(Spatial reasoning data)
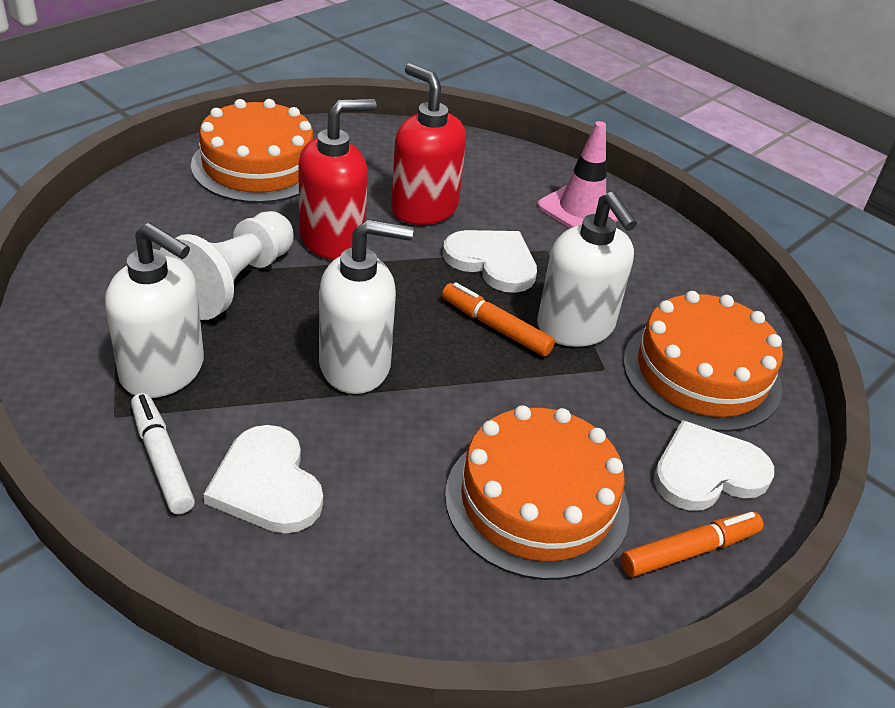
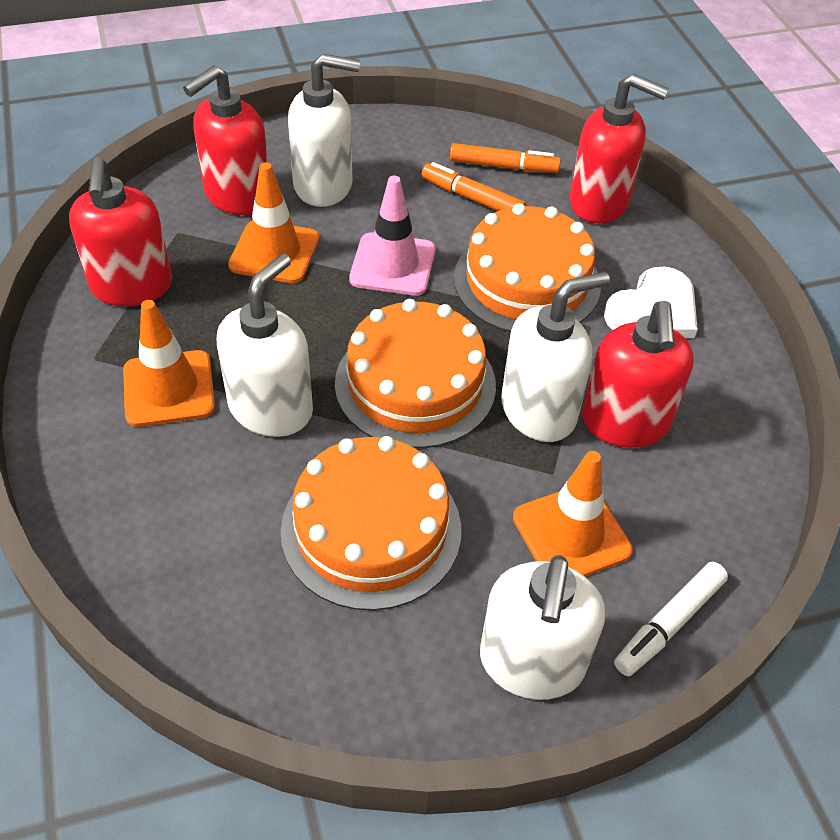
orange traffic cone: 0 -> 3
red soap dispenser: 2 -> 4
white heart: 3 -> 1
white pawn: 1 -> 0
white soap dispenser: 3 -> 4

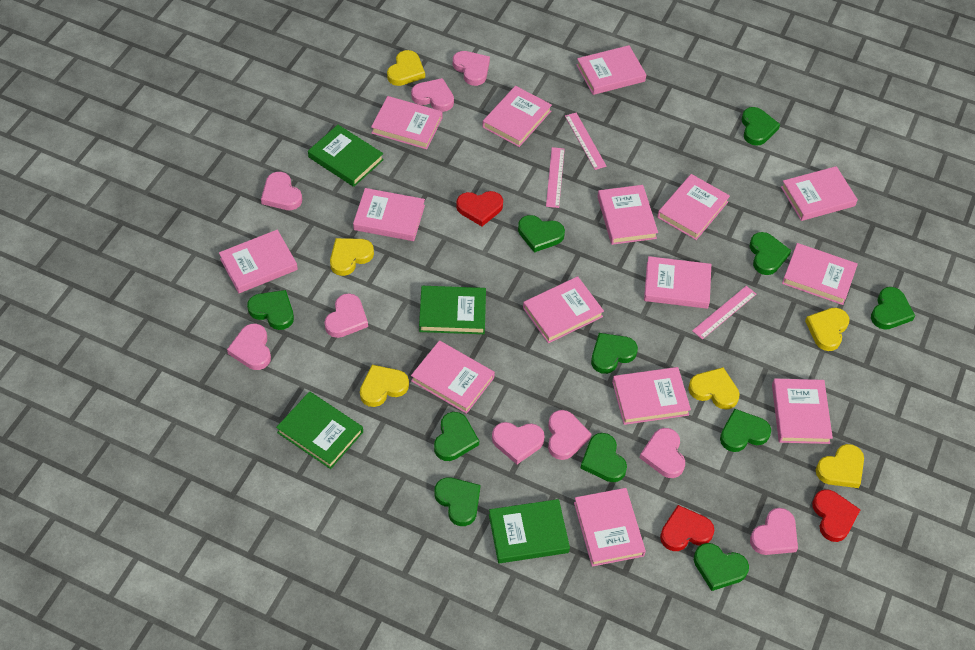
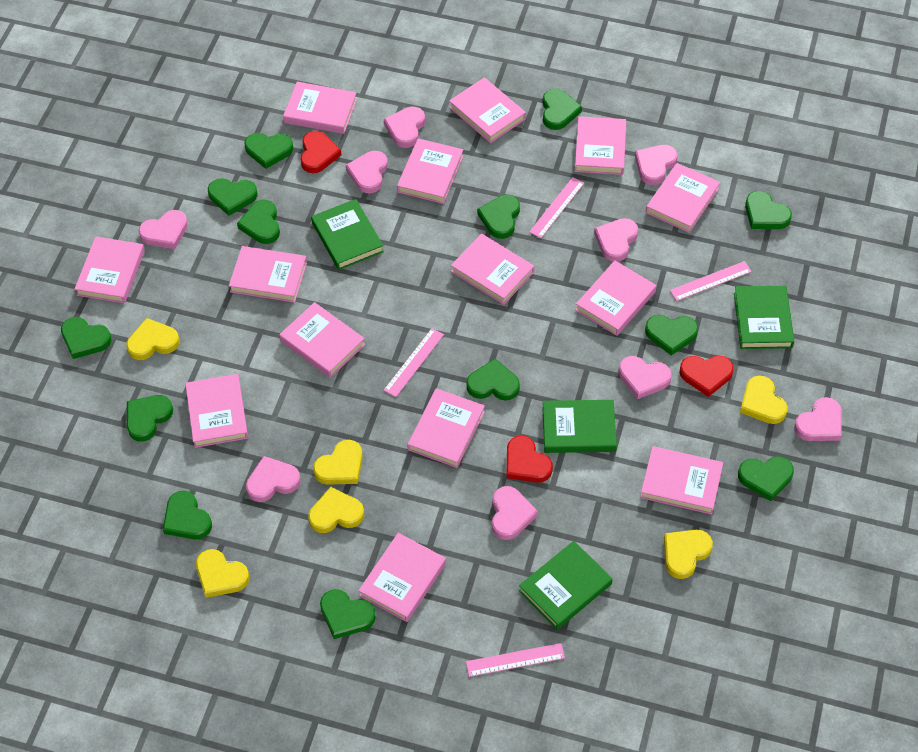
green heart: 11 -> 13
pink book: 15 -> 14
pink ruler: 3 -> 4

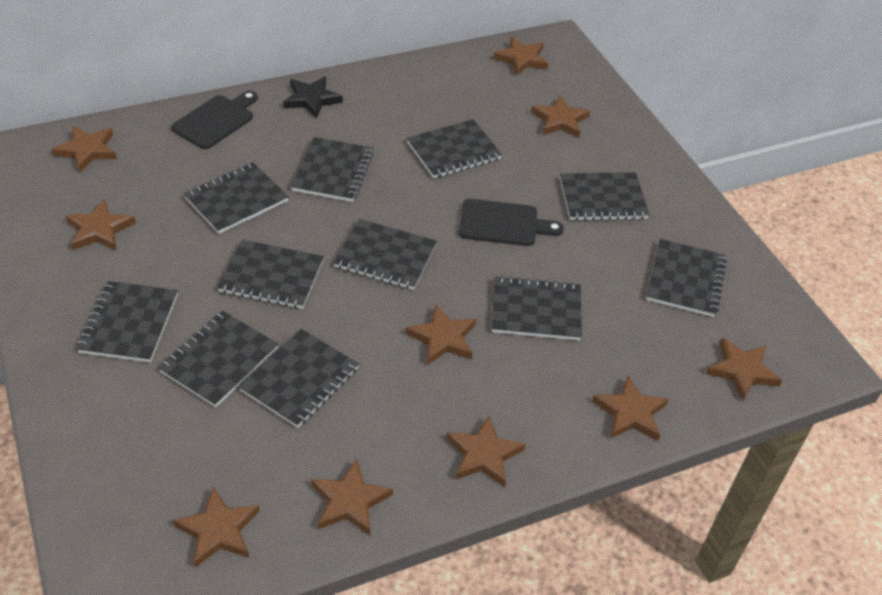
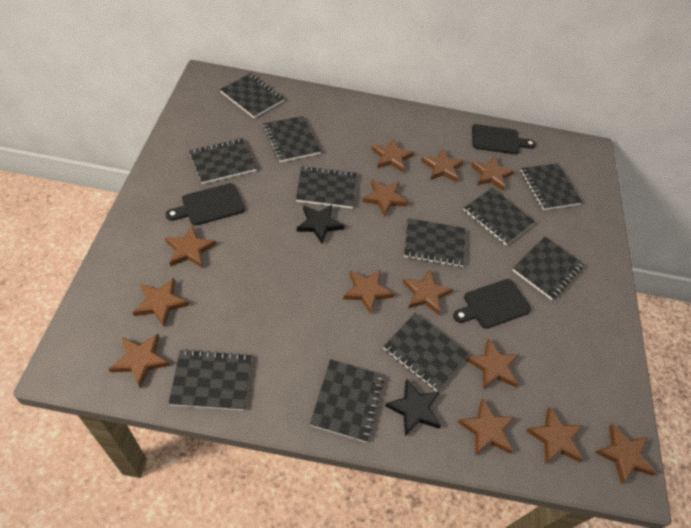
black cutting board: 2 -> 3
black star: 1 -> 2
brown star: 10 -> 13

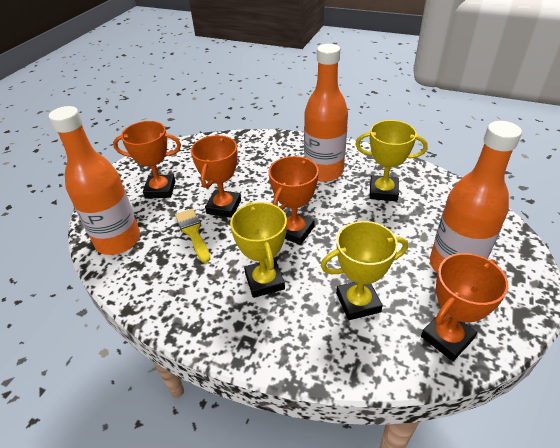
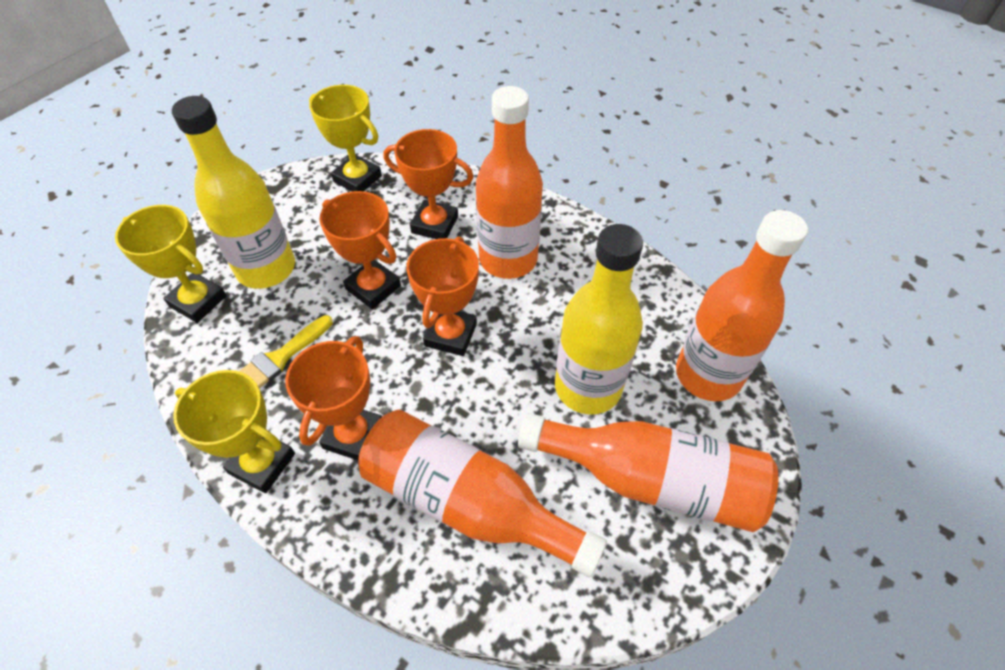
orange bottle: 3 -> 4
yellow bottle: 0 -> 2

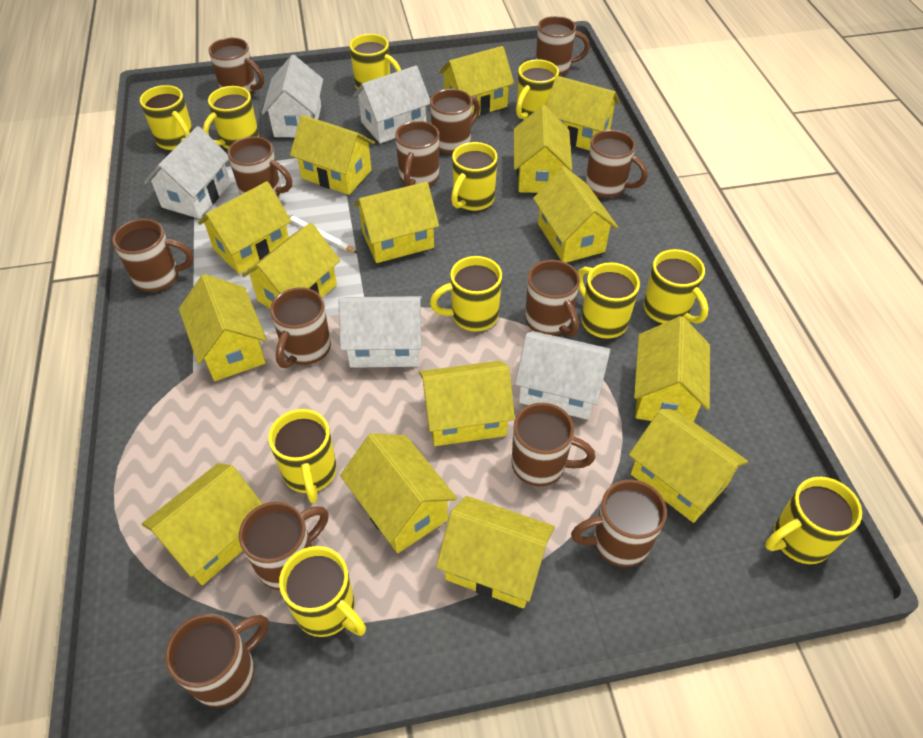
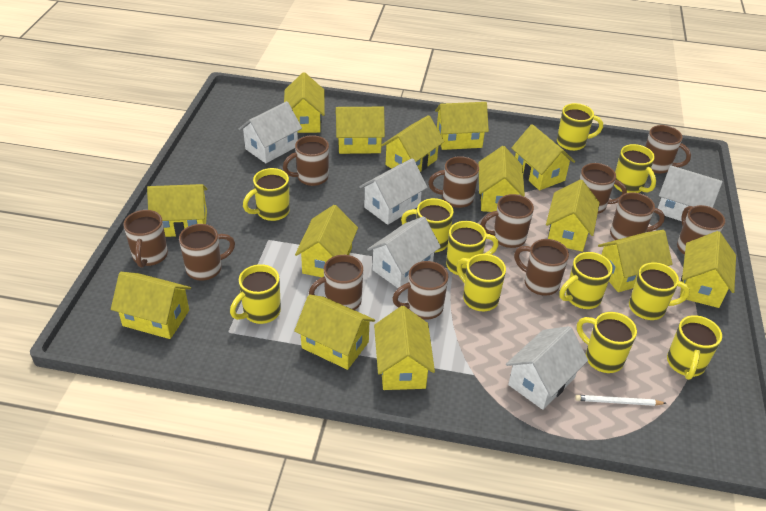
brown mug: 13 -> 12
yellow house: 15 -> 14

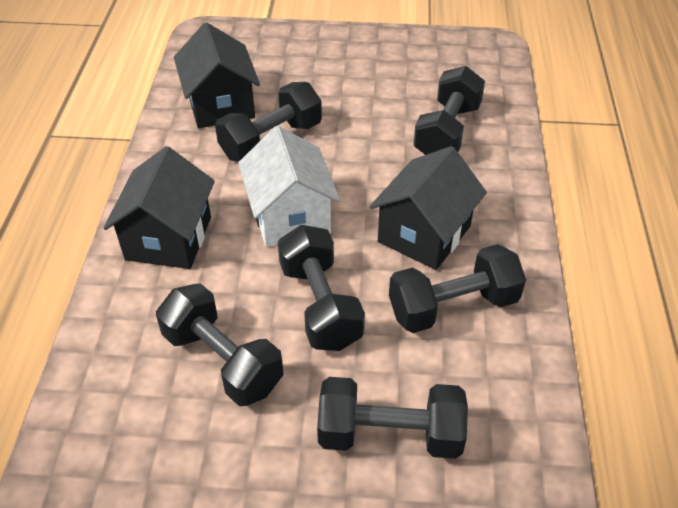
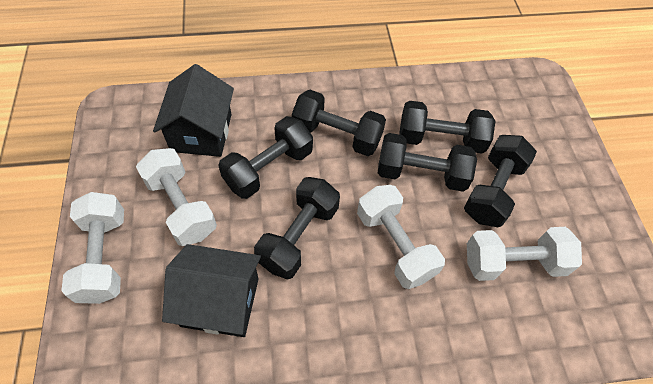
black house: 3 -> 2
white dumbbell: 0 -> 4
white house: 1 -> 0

**Your objective:** In your copy, exclude the pictures and repeat each entry above exactly.

**Output:**
orange traffic cone: 0 -> 3
red soap dispenser: 2 -> 4
white heart: 3 -> 1
white pawn: 1 -> 0
white soap dispenser: 3 -> 4

green heart: 11 -> 13
pink book: 15 -> 14
pink ruler: 3 -> 4

black cutting board: 2 -> 3
black star: 1 -> 2
brown star: 10 -> 13

orange bottle: 3 -> 4
yellow bottle: 0 -> 2

brown mug: 13 -> 12
yellow house: 15 -> 14

black house: 3 -> 2
white dumbbell: 0 -> 4
white house: 1 -> 0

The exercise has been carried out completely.